> [Work task]:
Every line of the records below that has the word "right" should be copied.

> [Exercise materials]:
Content starts

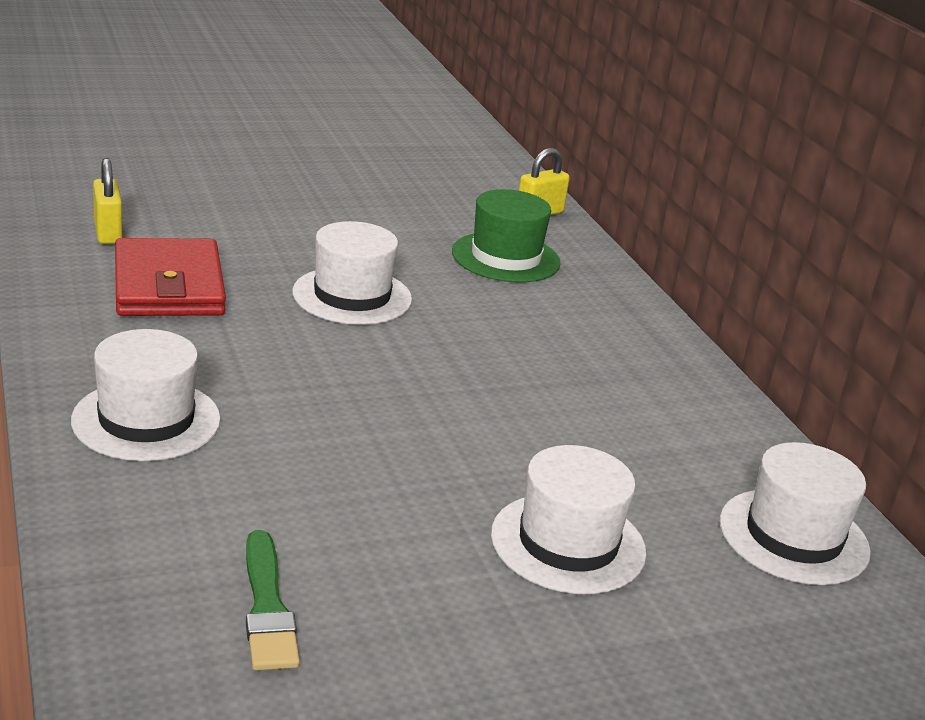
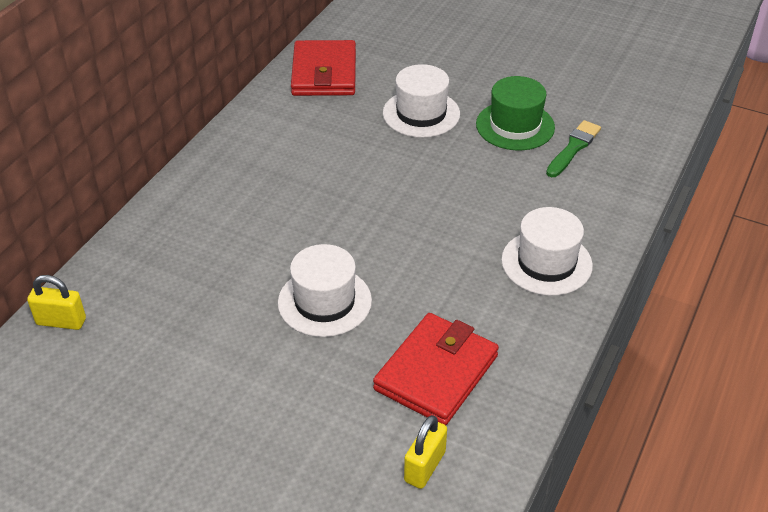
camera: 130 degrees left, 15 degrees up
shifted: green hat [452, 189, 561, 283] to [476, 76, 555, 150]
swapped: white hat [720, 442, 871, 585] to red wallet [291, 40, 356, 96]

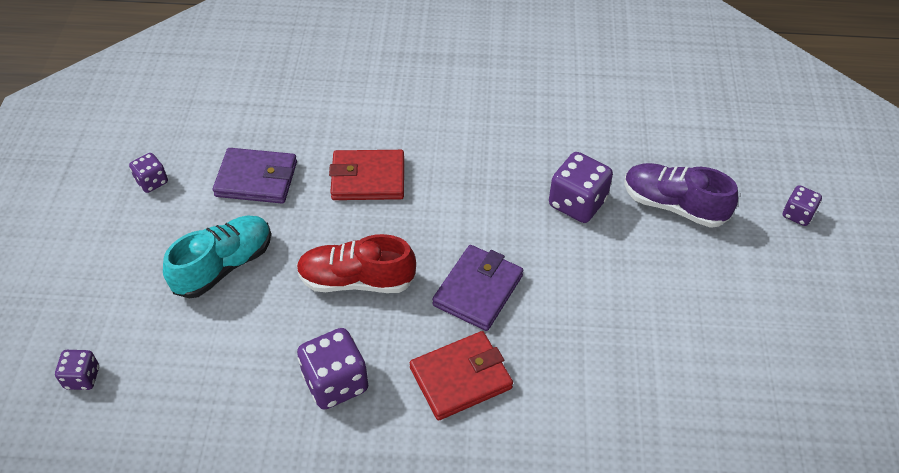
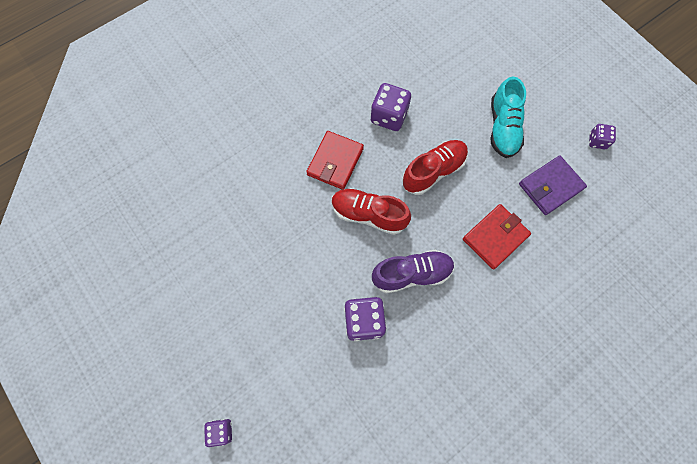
camera: 140 degrees right, 20 degrees up
gone: purple dice [55, 350, 99, 390]
shifted: purple shoe [624, 163, 738, 228] to [372, 250, 455, 293]
swapped: purple wallet [432, 245, 523, 331] to red shoe [332, 188, 411, 235]

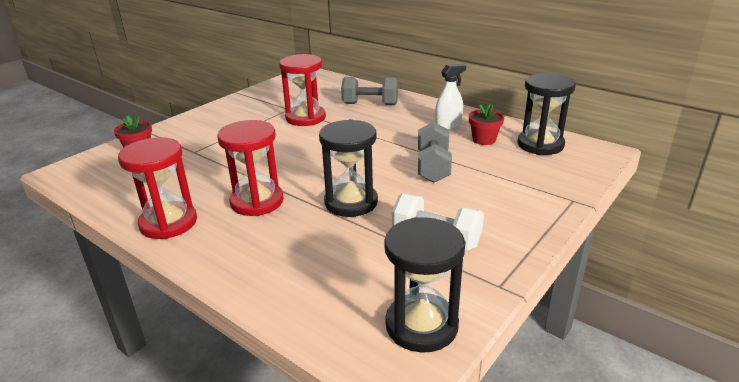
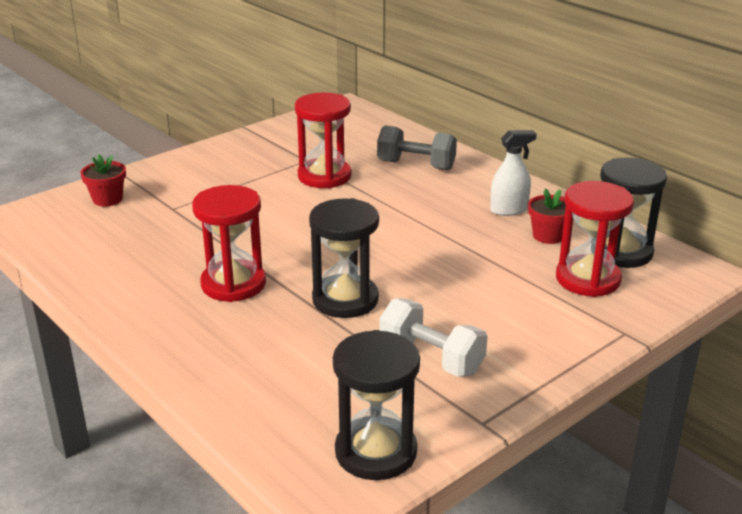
camera: 10 degrees right, 0 degrees up
gone: grey dumbbell [418, 122, 452, 183]
shifted: red hourglass [118, 137, 197, 239] to [556, 181, 634, 297]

Content ends

> [Answer box]:
camera: 140 degrees right, 20 degrees up
camera: 10 degrees right, 0 degrees up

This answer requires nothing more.